Saved entries:
===

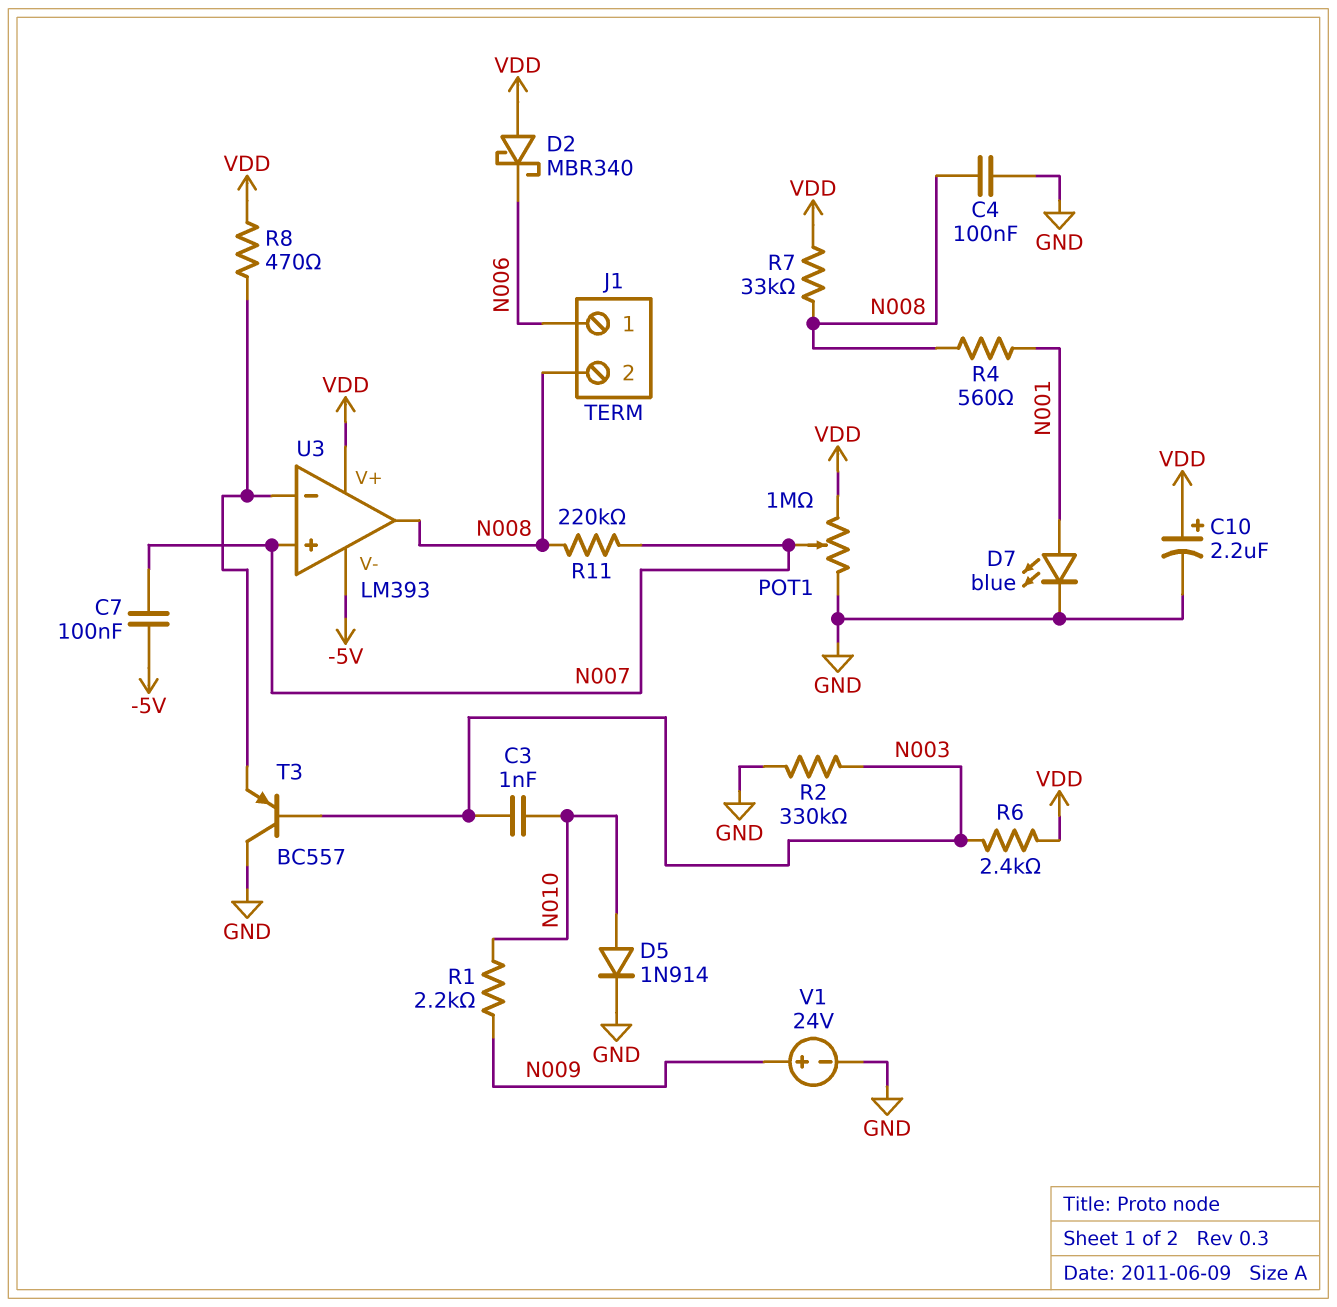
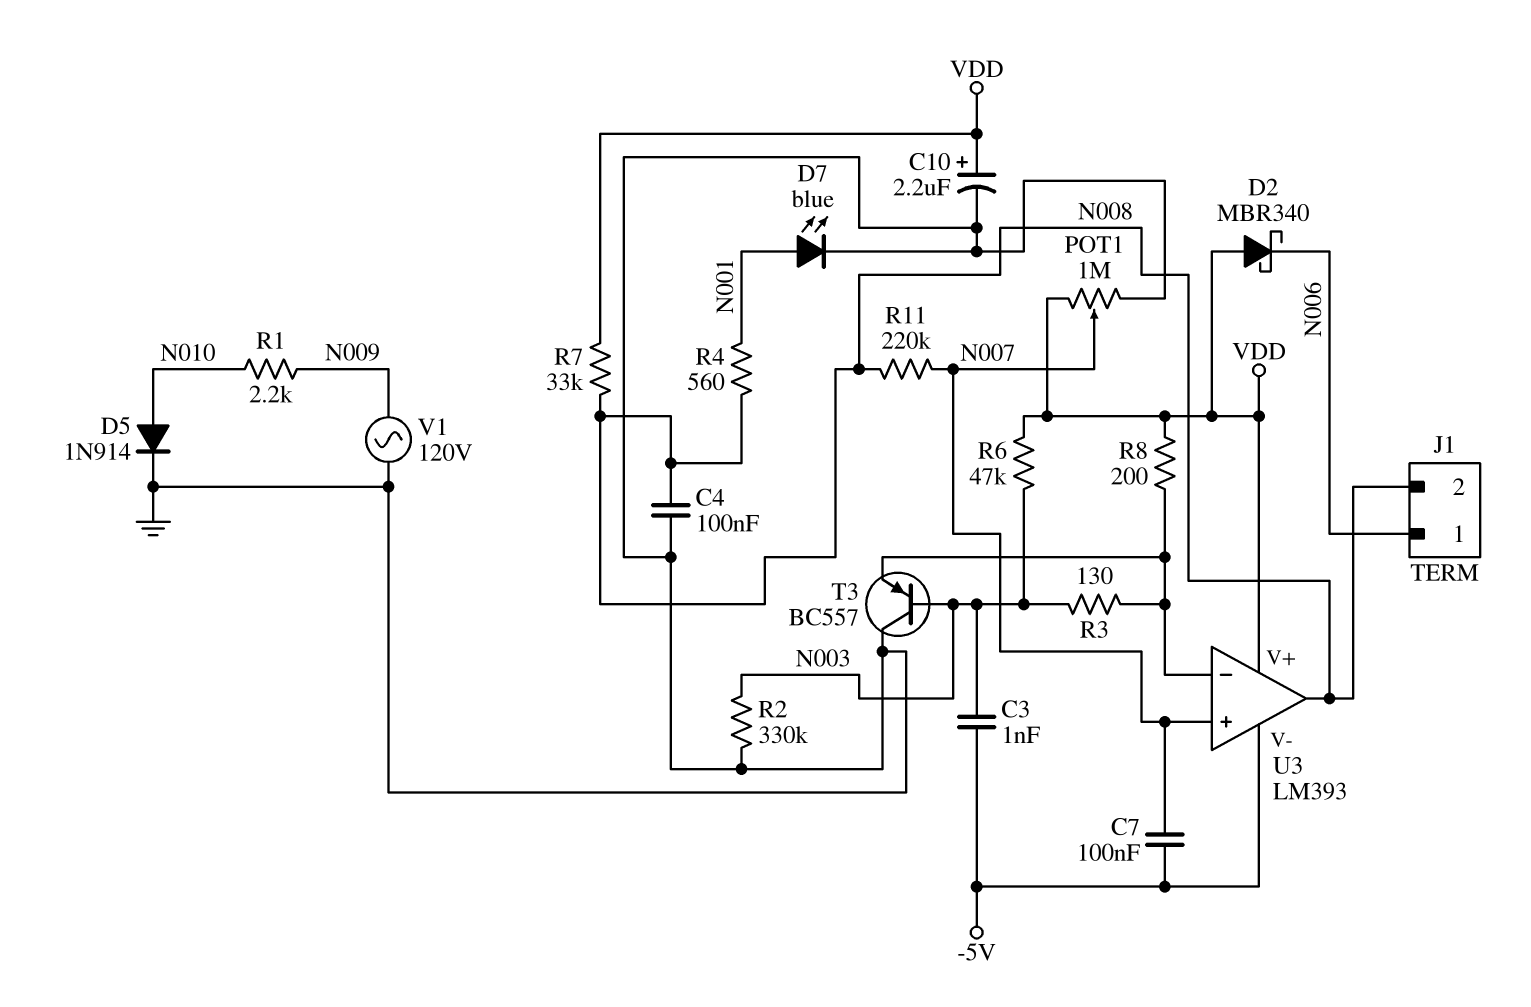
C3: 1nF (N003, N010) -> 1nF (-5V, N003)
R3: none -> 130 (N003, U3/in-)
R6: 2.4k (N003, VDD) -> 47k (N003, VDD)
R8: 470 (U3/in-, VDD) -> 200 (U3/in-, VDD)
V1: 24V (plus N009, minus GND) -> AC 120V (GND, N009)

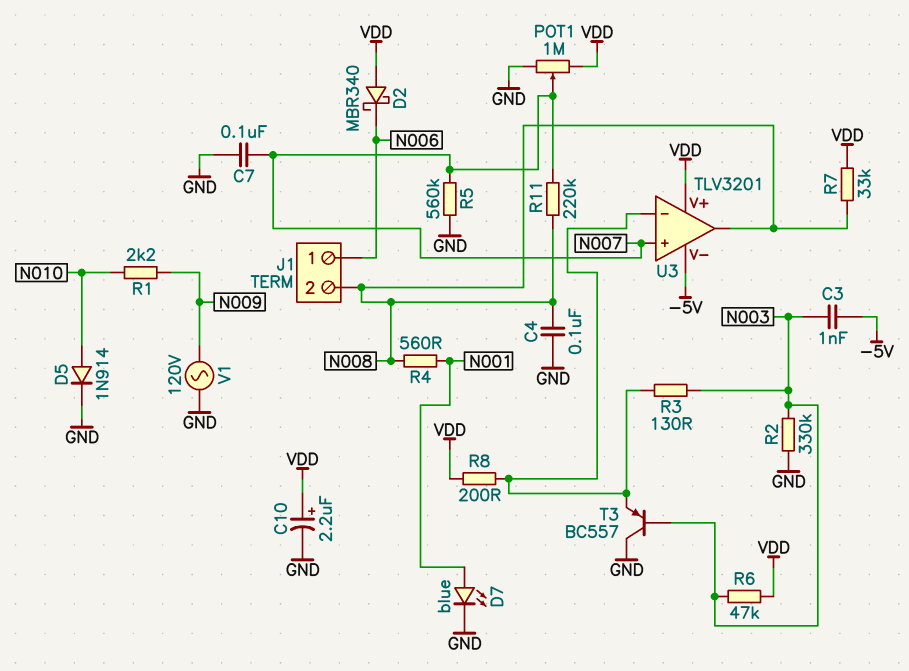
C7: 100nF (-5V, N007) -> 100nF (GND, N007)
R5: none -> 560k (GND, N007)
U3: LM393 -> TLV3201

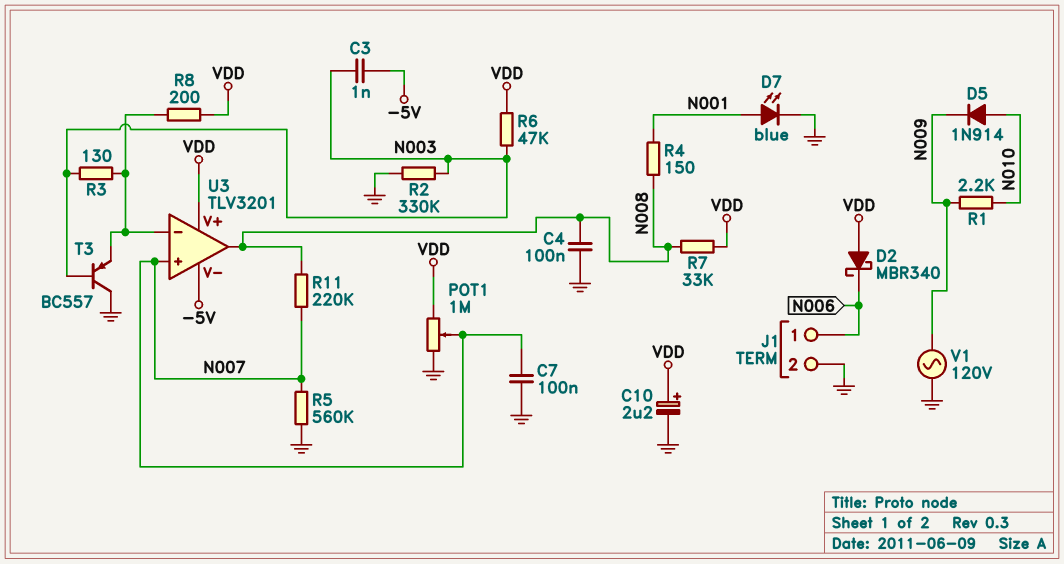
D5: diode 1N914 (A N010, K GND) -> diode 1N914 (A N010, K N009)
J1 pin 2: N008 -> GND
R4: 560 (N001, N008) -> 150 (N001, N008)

===

About this task ▸
The lines above should be transcribed exactly, with every image removed.

Answer section ▸
C3: 1nF (N003, N010) -> 1nF (-5V, N003)
R3: none -> 130 (N003, U3/in-)
R6: 2.4k (N003, VDD) -> 47k (N003, VDD)
R8: 470 (U3/in-, VDD) -> 200 (U3/in-, VDD)
V1: 24V (plus N009, minus GND) -> AC 120V (GND, N009)

C7: 100nF (-5V, N007) -> 100nF (GND, N007)
R5: none -> 560k (GND, N007)
U3: LM393 -> TLV3201

D5: diode 1N914 (A N010, K GND) -> diode 1N914 (A N010, K N009)
J1 pin 2: N008 -> GND
R4: 560 (N001, N008) -> 150 (N001, N008)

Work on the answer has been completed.